Task details:
State the number of lines in the records beneath that hold the word "yellow", and add nothing.

── The records ──

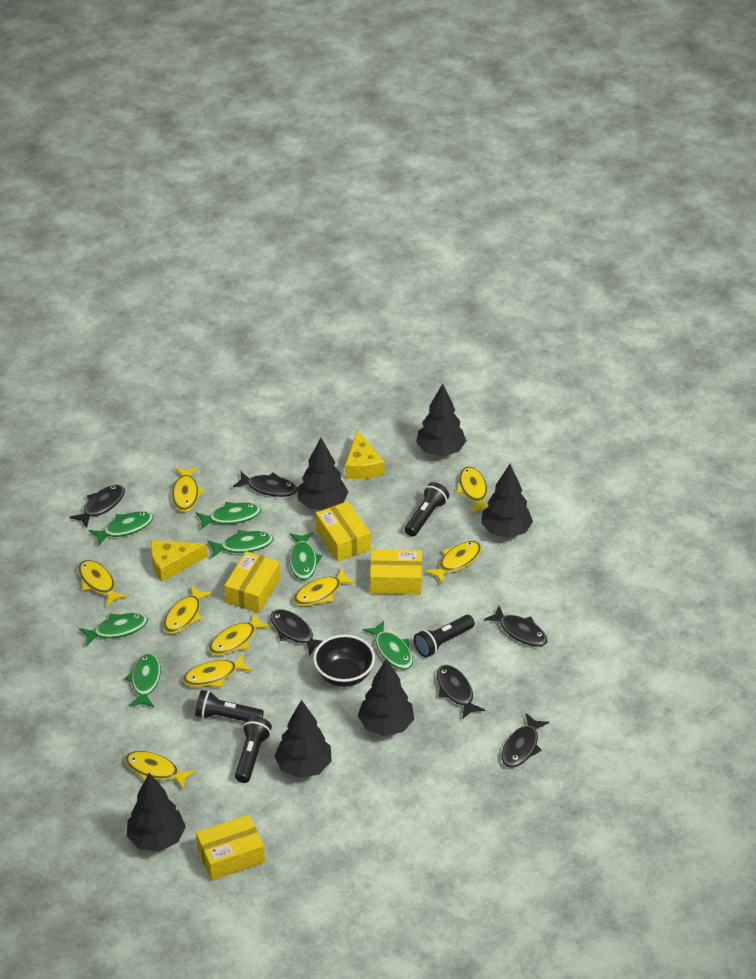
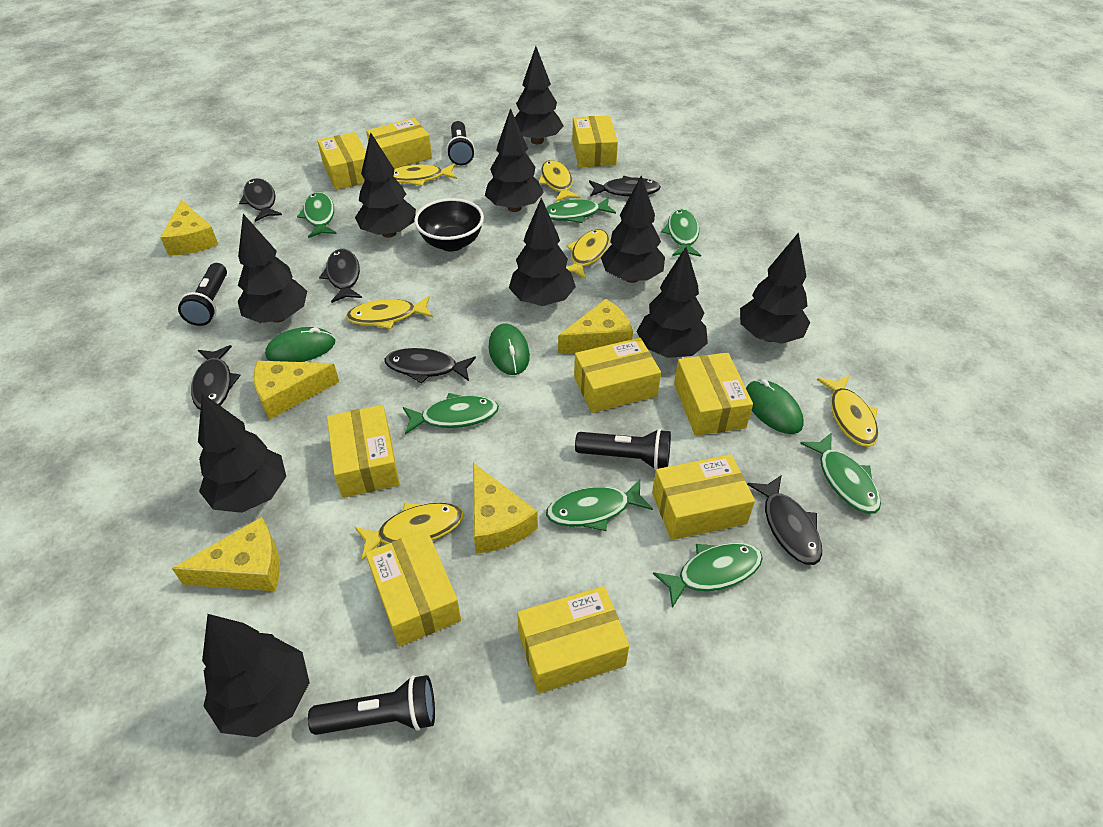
black tree: 6 -> 10
green mouse: 0 -> 3
yellow box: 4 -> 9
yellow cheese: 2 -> 5
yellow fish: 9 -> 6

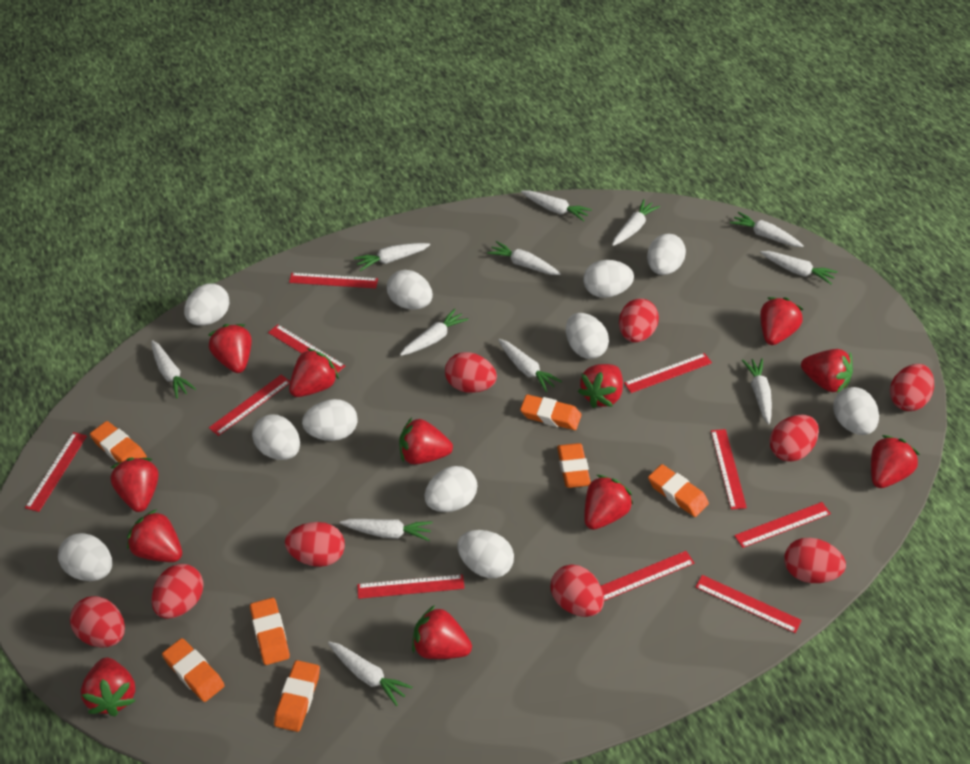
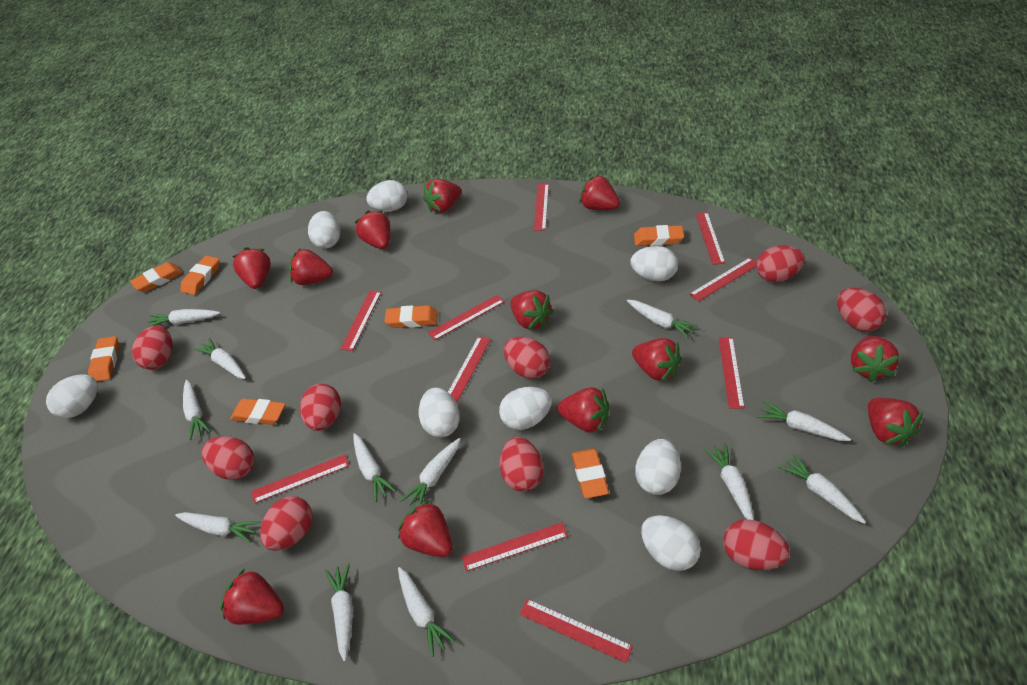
white egg: 11 -> 8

───

Solution for this exercise:
3